PROBLEM REQUIREMENTS: Every record must come back exactly as given.

┄┄┄┄┄┄

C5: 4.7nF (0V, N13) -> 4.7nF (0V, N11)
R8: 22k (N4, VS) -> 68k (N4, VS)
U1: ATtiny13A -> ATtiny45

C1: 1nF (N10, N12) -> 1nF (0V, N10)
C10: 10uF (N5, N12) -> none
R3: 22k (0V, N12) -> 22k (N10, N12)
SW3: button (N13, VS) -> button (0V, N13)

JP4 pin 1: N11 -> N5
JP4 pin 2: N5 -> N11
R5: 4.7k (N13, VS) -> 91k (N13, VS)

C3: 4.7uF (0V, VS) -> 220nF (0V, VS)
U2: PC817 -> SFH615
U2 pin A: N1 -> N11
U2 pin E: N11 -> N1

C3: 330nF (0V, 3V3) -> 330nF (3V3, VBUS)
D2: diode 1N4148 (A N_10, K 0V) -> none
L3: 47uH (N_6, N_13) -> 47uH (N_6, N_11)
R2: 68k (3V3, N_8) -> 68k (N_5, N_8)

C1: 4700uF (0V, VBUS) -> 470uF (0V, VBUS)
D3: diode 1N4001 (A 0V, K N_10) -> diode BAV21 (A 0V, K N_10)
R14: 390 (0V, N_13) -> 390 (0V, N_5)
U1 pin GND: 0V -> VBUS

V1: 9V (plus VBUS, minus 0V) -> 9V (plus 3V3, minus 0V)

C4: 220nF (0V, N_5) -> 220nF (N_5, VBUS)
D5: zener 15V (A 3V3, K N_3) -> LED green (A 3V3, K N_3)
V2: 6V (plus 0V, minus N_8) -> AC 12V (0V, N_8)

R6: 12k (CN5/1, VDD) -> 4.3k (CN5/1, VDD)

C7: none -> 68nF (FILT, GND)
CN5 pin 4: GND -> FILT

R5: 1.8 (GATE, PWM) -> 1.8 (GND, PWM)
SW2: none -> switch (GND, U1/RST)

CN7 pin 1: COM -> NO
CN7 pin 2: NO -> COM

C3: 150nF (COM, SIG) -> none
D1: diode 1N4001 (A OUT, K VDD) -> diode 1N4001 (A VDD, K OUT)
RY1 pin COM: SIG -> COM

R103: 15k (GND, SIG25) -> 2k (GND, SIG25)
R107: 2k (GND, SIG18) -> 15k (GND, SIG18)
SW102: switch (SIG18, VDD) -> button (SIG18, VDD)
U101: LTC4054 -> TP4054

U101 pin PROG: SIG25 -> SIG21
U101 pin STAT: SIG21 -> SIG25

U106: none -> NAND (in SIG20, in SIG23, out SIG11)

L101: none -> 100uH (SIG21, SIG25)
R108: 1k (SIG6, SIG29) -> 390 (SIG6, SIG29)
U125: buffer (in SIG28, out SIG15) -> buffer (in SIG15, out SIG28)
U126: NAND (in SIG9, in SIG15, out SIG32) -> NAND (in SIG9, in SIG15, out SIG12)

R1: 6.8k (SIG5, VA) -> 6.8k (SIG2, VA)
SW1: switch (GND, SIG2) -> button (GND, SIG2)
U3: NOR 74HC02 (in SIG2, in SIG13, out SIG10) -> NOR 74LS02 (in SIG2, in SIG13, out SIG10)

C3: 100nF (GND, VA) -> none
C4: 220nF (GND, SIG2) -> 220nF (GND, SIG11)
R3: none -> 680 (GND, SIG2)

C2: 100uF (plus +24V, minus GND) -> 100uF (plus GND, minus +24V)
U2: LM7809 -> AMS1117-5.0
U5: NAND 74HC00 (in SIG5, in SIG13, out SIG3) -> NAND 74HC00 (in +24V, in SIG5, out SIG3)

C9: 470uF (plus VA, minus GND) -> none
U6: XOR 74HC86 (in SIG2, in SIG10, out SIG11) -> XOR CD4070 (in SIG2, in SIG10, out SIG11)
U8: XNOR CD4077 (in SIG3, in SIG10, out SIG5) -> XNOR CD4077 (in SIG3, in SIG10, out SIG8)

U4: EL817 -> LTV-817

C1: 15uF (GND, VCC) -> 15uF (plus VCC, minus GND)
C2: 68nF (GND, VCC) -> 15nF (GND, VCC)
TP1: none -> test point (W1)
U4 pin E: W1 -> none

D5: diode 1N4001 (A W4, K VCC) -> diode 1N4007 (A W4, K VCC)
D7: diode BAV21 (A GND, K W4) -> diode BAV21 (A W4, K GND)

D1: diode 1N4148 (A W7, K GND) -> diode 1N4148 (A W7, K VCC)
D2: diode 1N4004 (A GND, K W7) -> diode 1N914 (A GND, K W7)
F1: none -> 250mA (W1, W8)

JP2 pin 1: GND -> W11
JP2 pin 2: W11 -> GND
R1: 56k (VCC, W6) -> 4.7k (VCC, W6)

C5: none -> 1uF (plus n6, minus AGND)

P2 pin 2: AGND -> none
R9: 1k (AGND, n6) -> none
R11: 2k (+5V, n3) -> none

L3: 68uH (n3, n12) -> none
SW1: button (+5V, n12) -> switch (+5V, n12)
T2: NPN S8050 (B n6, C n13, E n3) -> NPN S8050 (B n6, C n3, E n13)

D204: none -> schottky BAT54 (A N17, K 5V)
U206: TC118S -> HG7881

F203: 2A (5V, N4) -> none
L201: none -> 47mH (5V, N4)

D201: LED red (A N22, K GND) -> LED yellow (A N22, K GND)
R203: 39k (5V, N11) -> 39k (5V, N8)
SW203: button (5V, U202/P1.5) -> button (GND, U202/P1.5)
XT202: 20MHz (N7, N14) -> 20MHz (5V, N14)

┄┄┄┄┄┄

TASK RESPONSE:
C5: 4.7nF (0V, N13) -> 4.7nF (0V, N11)
R8: 22k (N4, VS) -> 68k (N4, VS)
U1: ATtiny13A -> ATtiny45

C1: 1nF (N10, N12) -> 1nF (0V, N10)
C10: 10uF (N5, N12) -> none
R3: 22k (0V, N12) -> 22k (N10, N12)
SW3: button (N13, VS) -> button (0V, N13)

JP4 pin 1: N11 -> N5
JP4 pin 2: N5 -> N11
R5: 4.7k (N13, VS) -> 91k (N13, VS)

C3: 4.7uF (0V, VS) -> 220nF (0V, VS)
U2: PC817 -> SFH615
U2 pin A: N1 -> N11
U2 pin E: N11 -> N1

C3: 330nF (0V, 3V3) -> 330nF (3V3, VBUS)
D2: diode 1N4148 (A N_10, K 0V) -> none
L3: 47uH (N_6, N_13) -> 47uH (N_6, N_11)
R2: 68k (3V3, N_8) -> 68k (N_5, N_8)

C1: 4700uF (0V, VBUS) -> 470uF (0V, VBUS)
D3: diode 1N4001 (A 0V, K N_10) -> diode BAV21 (A 0V, K N_10)
R14: 390 (0V, N_13) -> 390 (0V, N_5)
U1 pin GND: 0V -> VBUS

V1: 9V (plus VBUS, minus 0V) -> 9V (plus 3V3, minus 0V)

C4: 220nF (0V, N_5) -> 220nF (N_5, VBUS)
D5: zener 15V (A 3V3, K N_3) -> LED green (A 3V3, K N_3)
V2: 6V (plus 0V, minus N_8) -> AC 12V (0V, N_8)

R6: 12k (CN5/1, VDD) -> 4.3k (CN5/1, VDD)

C7: none -> 68nF (FILT, GND)
CN5 pin 4: GND -> FILT

R5: 1.8 (GATE, PWM) -> 1.8 (GND, PWM)
SW2: none -> switch (GND, U1/RST)

CN7 pin 1: COM -> NO
CN7 pin 2: NO -> COM

C3: 150nF (COM, SIG) -> none
D1: diode 1N4001 (A OUT, K VDD) -> diode 1N4001 (A VDD, K OUT)
RY1 pin COM: SIG -> COM

R103: 15k (GND, SIG25) -> 2k (GND, SIG25)
R107: 2k (GND, SIG18) -> 15k (GND, SIG18)
SW102: switch (SIG18, VDD) -> button (SIG18, VDD)
U101: LTC4054 -> TP4054

U101 pin PROG: SIG25 -> SIG21
U101 pin STAT: SIG21 -> SIG25

U106: none -> NAND (in SIG20, in SIG23, out SIG11)

L101: none -> 100uH (SIG21, SIG25)
R108: 1k (SIG6, SIG29) -> 390 (SIG6, SIG29)
U125: buffer (in SIG28, out SIG15) -> buffer (in SIG15, out SIG28)
U126: NAND (in SIG9, in SIG15, out SIG32) -> NAND (in SIG9, in SIG15, out SIG12)

R1: 6.8k (SIG5, VA) -> 6.8k (SIG2, VA)
SW1: switch (GND, SIG2) -> button (GND, SIG2)
U3: NOR 74HC02 (in SIG2, in SIG13, out SIG10) -> NOR 74LS02 (in SIG2, in SIG13, out SIG10)

C3: 100nF (GND, VA) -> none
C4: 220nF (GND, SIG2) -> 220nF (GND, SIG11)
R3: none -> 680 (GND, SIG2)

C2: 100uF (plus +24V, minus GND) -> 100uF (plus GND, minus +24V)
U2: LM7809 -> AMS1117-5.0
U5: NAND 74HC00 (in SIG5, in SIG13, out SIG3) -> NAND 74HC00 (in +24V, in SIG5, out SIG3)

C9: 470uF (plus VA, minus GND) -> none
U6: XOR 74HC86 (in SIG2, in SIG10, out SIG11) -> XOR CD4070 (in SIG2, in SIG10, out SIG11)
U8: XNOR CD4077 (in SIG3, in SIG10, out SIG5) -> XNOR CD4077 (in SIG3, in SIG10, out SIG8)

U4: EL817 -> LTV-817

C1: 15uF (GND, VCC) -> 15uF (plus VCC, minus GND)
C2: 68nF (GND, VCC) -> 15nF (GND, VCC)
TP1: none -> test point (W1)
U4 pin E: W1 -> none

D5: diode 1N4001 (A W4, K VCC) -> diode 1N4007 (A W4, K VCC)
D7: diode BAV21 (A GND, K W4) -> diode BAV21 (A W4, K GND)

D1: diode 1N4148 (A W7, K GND) -> diode 1N4148 (A W7, K VCC)
D2: diode 1N4004 (A GND, K W7) -> diode 1N914 (A GND, K W7)
F1: none -> 250mA (W1, W8)

JP2 pin 1: GND -> W11
JP2 pin 2: W11 -> GND
R1: 56k (VCC, W6) -> 4.7k (VCC, W6)

C5: none -> 1uF (plus n6, minus AGND)

P2 pin 2: AGND -> none
R9: 1k (AGND, n6) -> none
R11: 2k (+5V, n3) -> none

L3: 68uH (n3, n12) -> none
SW1: button (+5V, n12) -> switch (+5V, n12)
T2: NPN S8050 (B n6, C n13, E n3) -> NPN S8050 (B n6, C n3, E n13)

D204: none -> schottky BAT54 (A N17, K 5V)
U206: TC118S -> HG7881

F203: 2A (5V, N4) -> none
L201: none -> 47mH (5V, N4)

D201: LED red (A N22, K GND) -> LED yellow (A N22, K GND)
R203: 39k (5V, N11) -> 39k (5V, N8)
SW203: button (5V, U202/P1.5) -> button (GND, U202/P1.5)
XT202: 20MHz (N7, N14) -> 20MHz (5V, N14)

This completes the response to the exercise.